Segment Start: Data to use
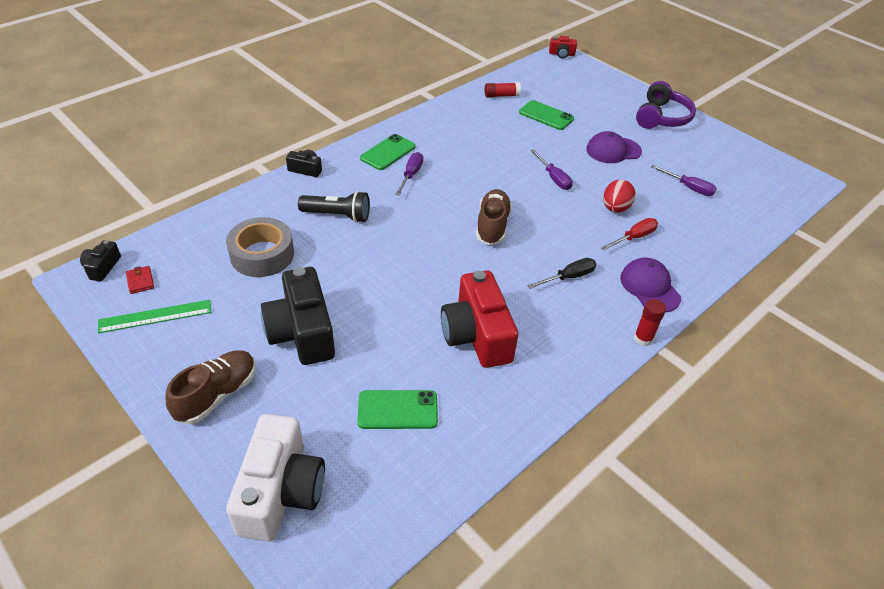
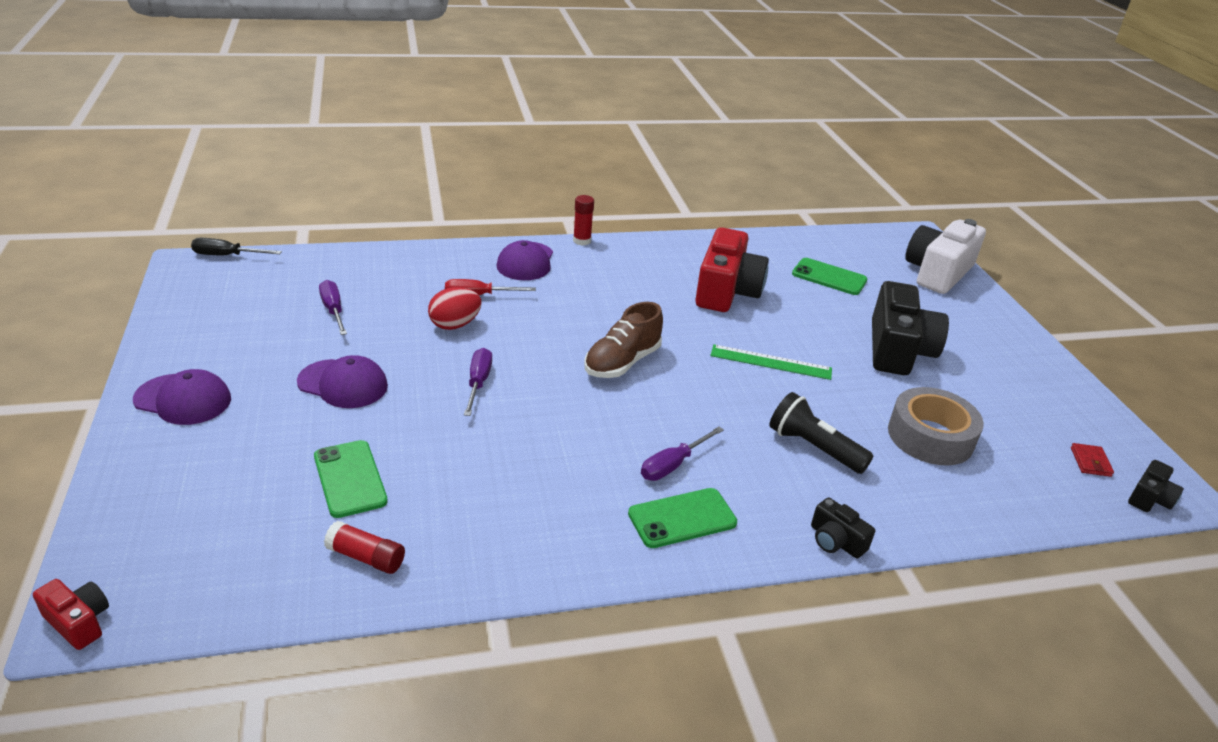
camera: 150 degrees left, 10 degrees down
(155, 316) = (1062, 418): green ruler -> green ruler (771, 362)
(217, 395) = (988, 336): brown shoe -> none
(568, 277) = (593, 294): black screwdriver -> black screwdriver (227, 256)
(661, 117) = (183, 399): purple headphones -> purple cap

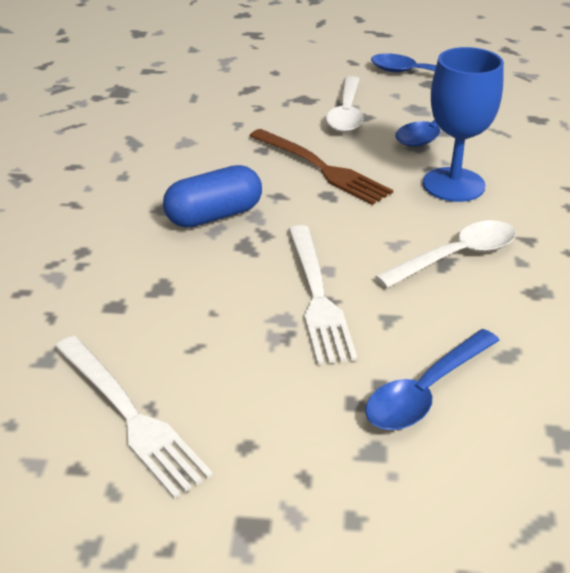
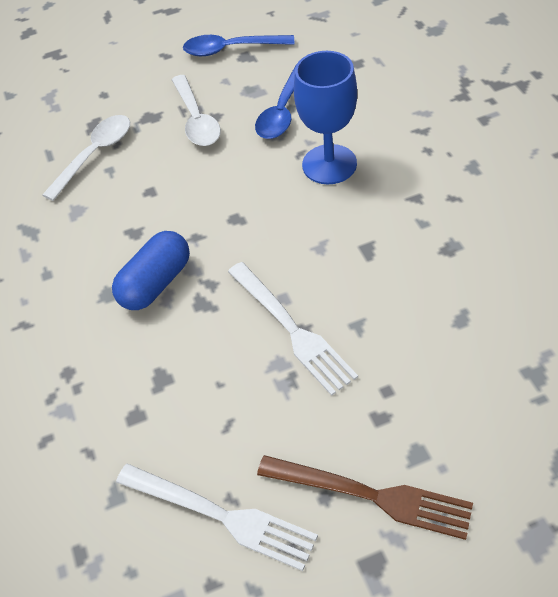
camera: 20 degrees left, 15 degrees up
(323, 169) = (214, 191): brown fork -> brown fork (373, 496)
(426, 391) = (423, 381): blue spoon -> none
(456, 257) = (373, 240): white spoon -> white spoon (95, 155)

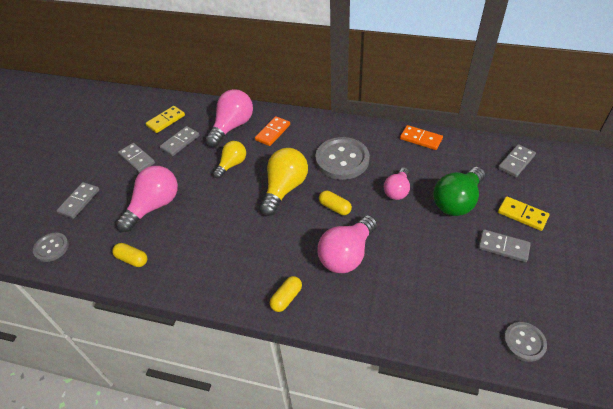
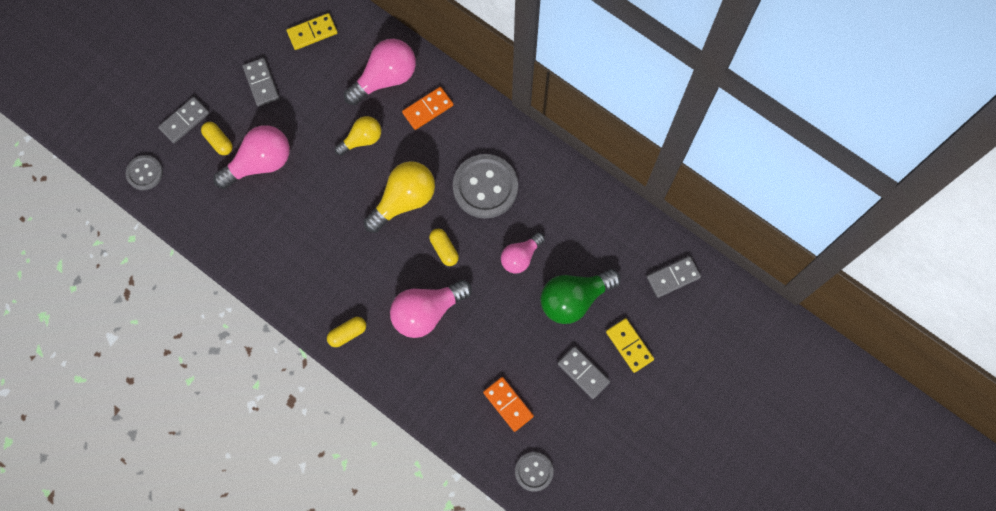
camera: 20 degrees right, 25 degrees up
(132, 259) = (219, 223): yellow capsule -> yellow capsule (218, 141)
(180, 142) = (317, 78): grey domino -> none
(421, 139) = (590, 196): orange domino -> orange domino (508, 404)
Segment End: Data to use
- _What the exercise asks_
Print each record exactly as it stands, skipping the pictures.

- _Exercise output_
camera: 150 degrees left, 10 degrees down
(155, 316) = (1062, 418): green ruler -> green ruler (771, 362)
(217, 395) = (988, 336): brown shoe -> none
(568, 277) = (593, 294): black screwdriver -> black screwdriver (227, 256)
(661, 117) = (183, 399): purple headphones -> purple cap

camera: 20 degrees left, 15 degrees up
(323, 169) = (214, 191): brown fork -> brown fork (373, 496)
(426, 391) = (423, 381): blue spoon -> none
(456, 257) = (373, 240): white spoon -> white spoon (95, 155)

camera: 20 degrees right, 25 degrees up
(132, 259) = (219, 223): yellow capsule -> yellow capsule (218, 141)
(180, 142) = (317, 78): grey domino -> none
(421, 139) = (590, 196): orange domino -> orange domino (508, 404)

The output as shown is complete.